◆ Activity ◆
Within the listing below, locate all lines containing the word "grey". Copy each one.

[Start of Attachment]

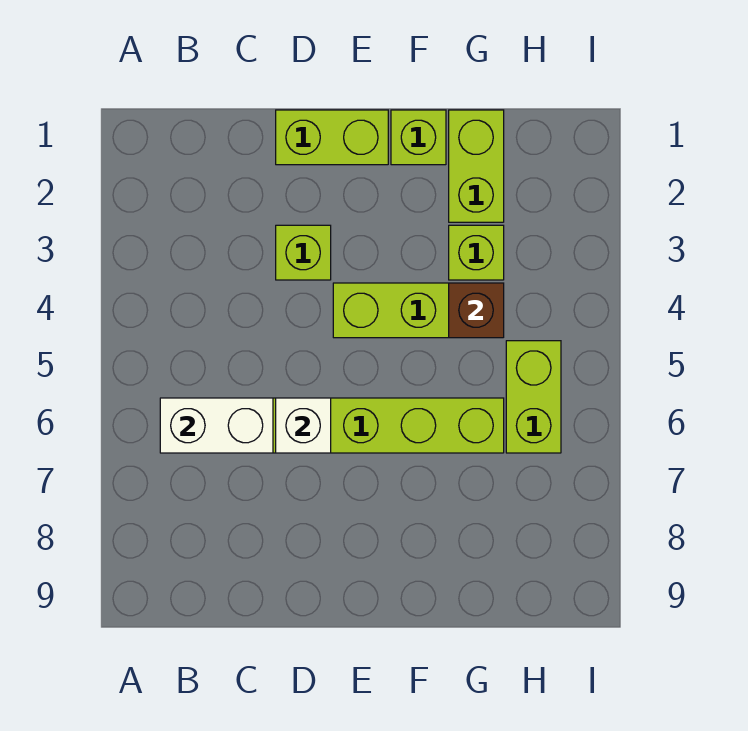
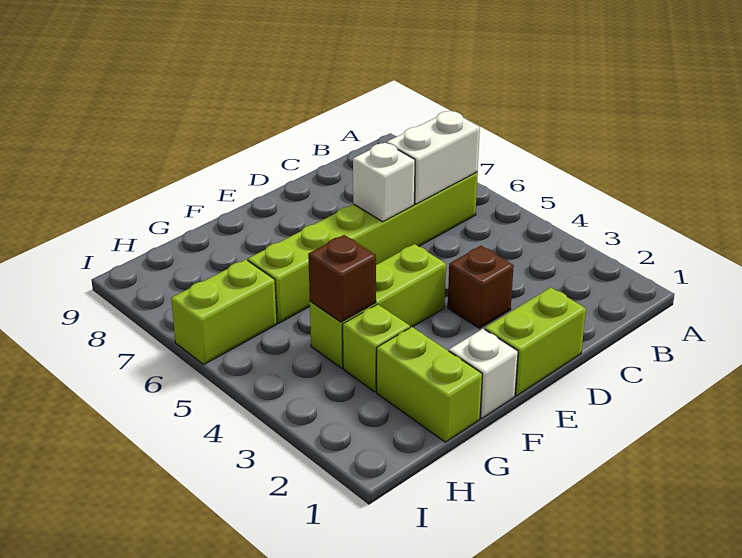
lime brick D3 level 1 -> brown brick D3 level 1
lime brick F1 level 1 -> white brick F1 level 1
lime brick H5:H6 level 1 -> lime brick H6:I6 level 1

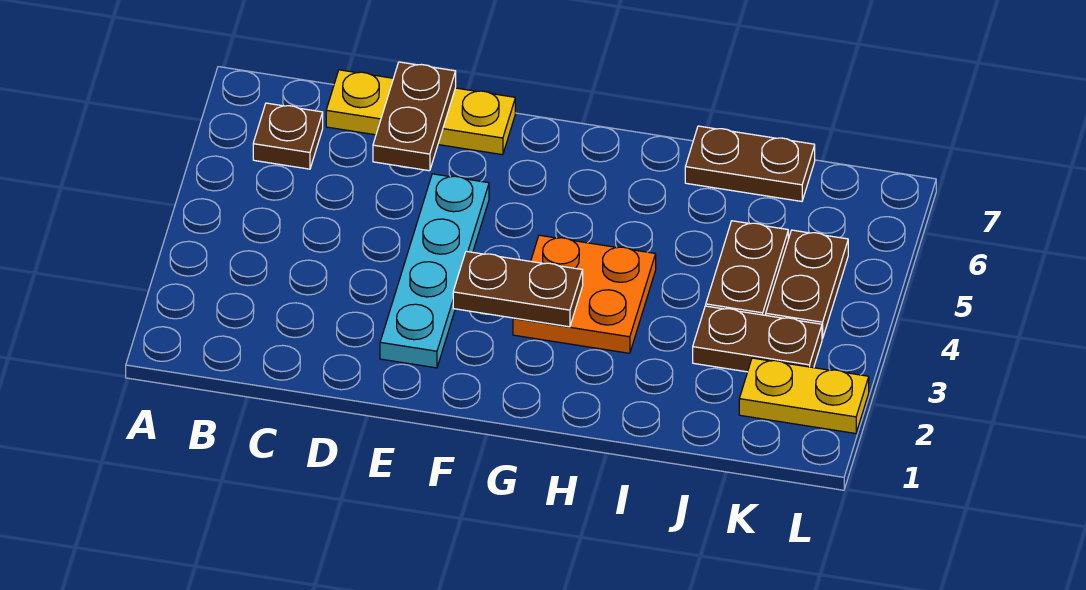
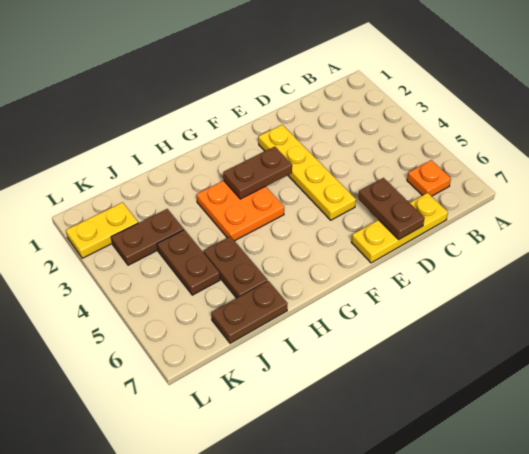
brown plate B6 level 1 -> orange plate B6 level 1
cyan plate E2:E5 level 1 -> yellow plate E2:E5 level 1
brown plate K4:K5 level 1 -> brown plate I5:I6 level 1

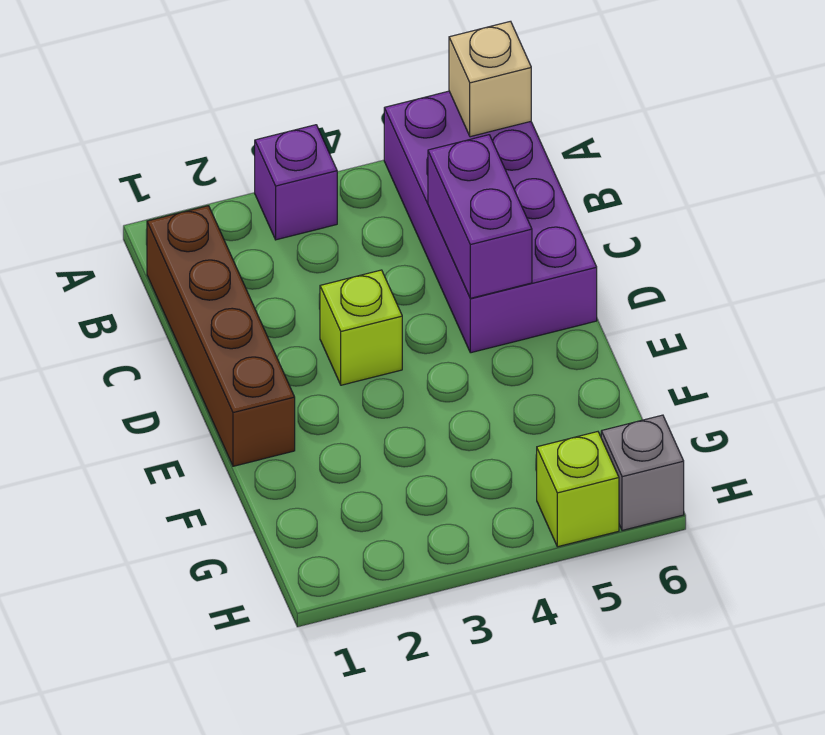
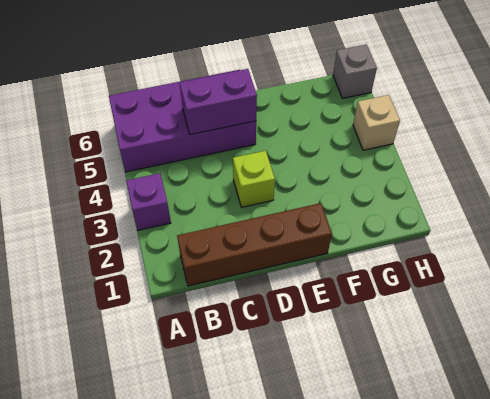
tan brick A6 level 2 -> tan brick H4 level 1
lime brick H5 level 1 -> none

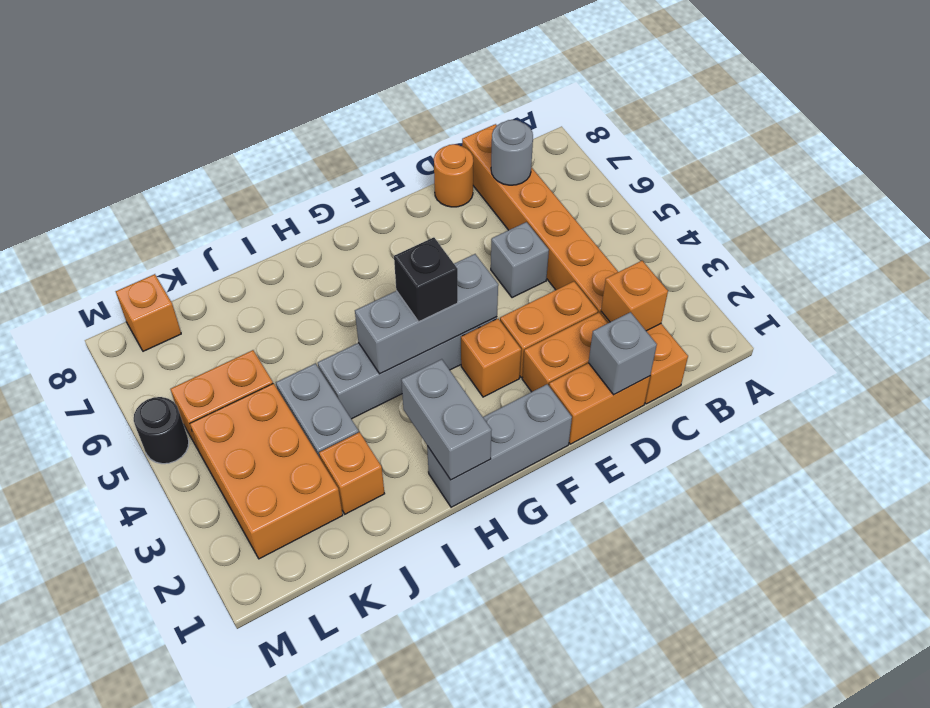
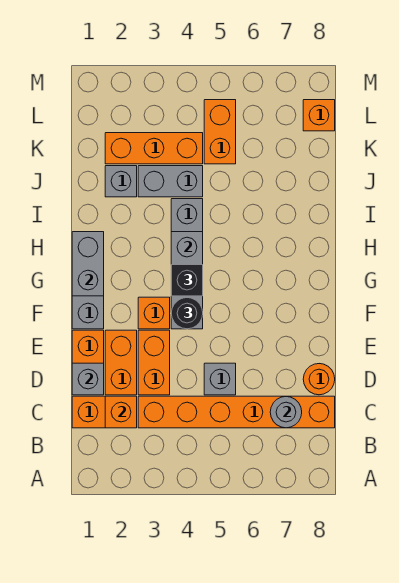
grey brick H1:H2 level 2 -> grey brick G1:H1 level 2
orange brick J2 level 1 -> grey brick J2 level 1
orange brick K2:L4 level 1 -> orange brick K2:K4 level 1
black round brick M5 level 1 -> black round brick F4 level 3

[End of Attachment]

◆ Answer below ◆
grey brick H1:H2 level 2 -> grey brick G1:H1 level 2
orange brick J2 level 1 -> grey brick J2 level 1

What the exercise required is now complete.